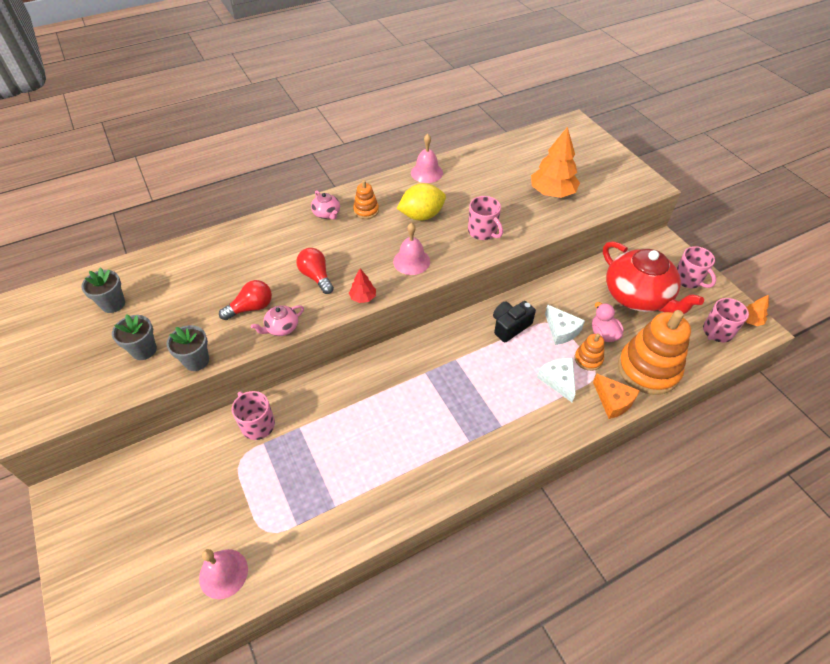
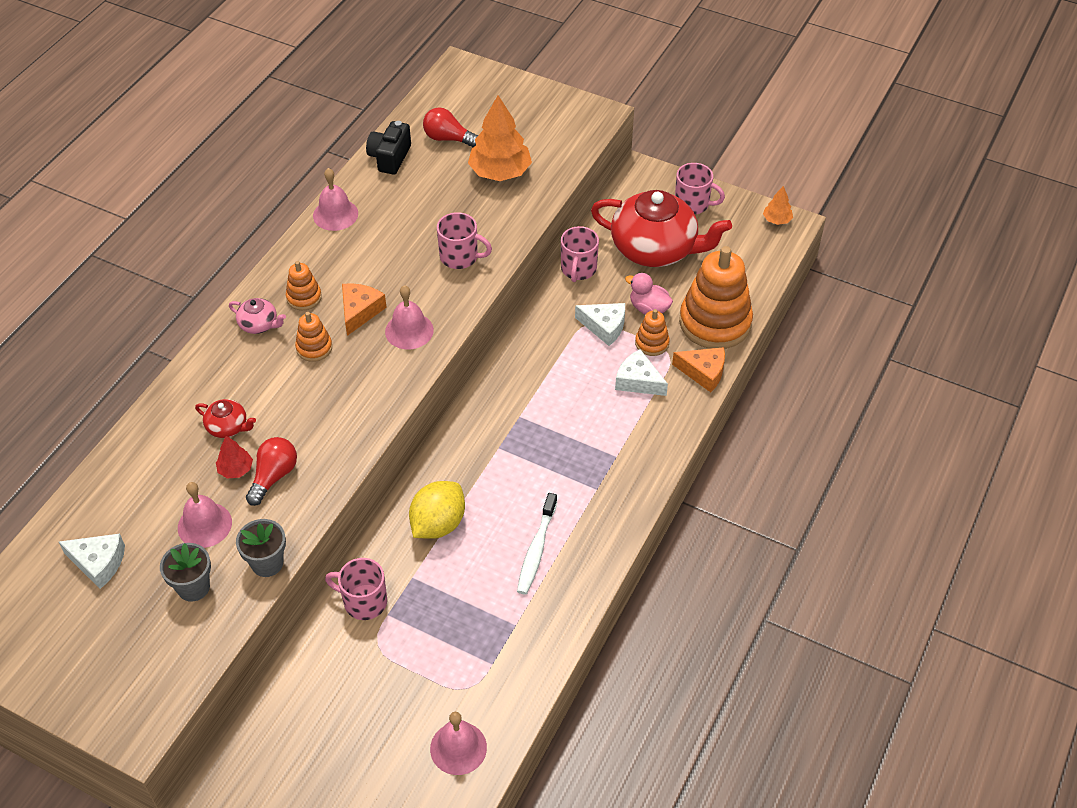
camera: 35 degrees left, 0 degrees up
(113, 304) = (98, 563): grey flower pot -> white cheese
(187, 315) = (204, 525): none -> pink bell
(254, 264) = (228, 427): none -> red teapot
(281, 328) = (329, 478): pink teapot -> none
(316, 276) = (316, 403): red light bulb -> red light bulb (448, 138)
(345, 243) = (314, 348): none -> orange stacking toy
(363, 297) = (390, 398): red tree -> red tree (236, 469)
(391, 235) = (360, 311): none -> orange cheese
(393, 459) = (536, 549): none -> white toothbrush
(421, 216) = (375, 271): yellow lemon -> yellow lemon (438, 524)
(510, 326) = (549, 350): black camera -> black camera (390, 157)
(717, 332) = (754, 248): pink mug -> pink mug (578, 269)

* Work required *
An exact copy of the records above is needed, free of pictures.

* Result of this exercise *
camera: 35 degrees left, 0 degrees up
(113, 304) = (98, 563): grey flower pot -> white cheese
(187, 315) = (204, 525): none -> pink bell
(254, 264) = (228, 427): none -> red teapot
(281, 328) = (329, 478): pink teapot -> none
(316, 276) = (316, 403): red light bulb -> red light bulb (448, 138)
(345, 243) = (314, 348): none -> orange stacking toy
(363, 297) = (390, 398): red tree -> red tree (236, 469)
(391, 235) = (360, 311): none -> orange cheese
(393, 459) = (536, 549): none -> white toothbrush
(421, 216) = (375, 271): yellow lemon -> yellow lemon (438, 524)
(510, 326) = (549, 350): black camera -> black camera (390, 157)
(717, 332) = (754, 248): pink mug -> pink mug (578, 269)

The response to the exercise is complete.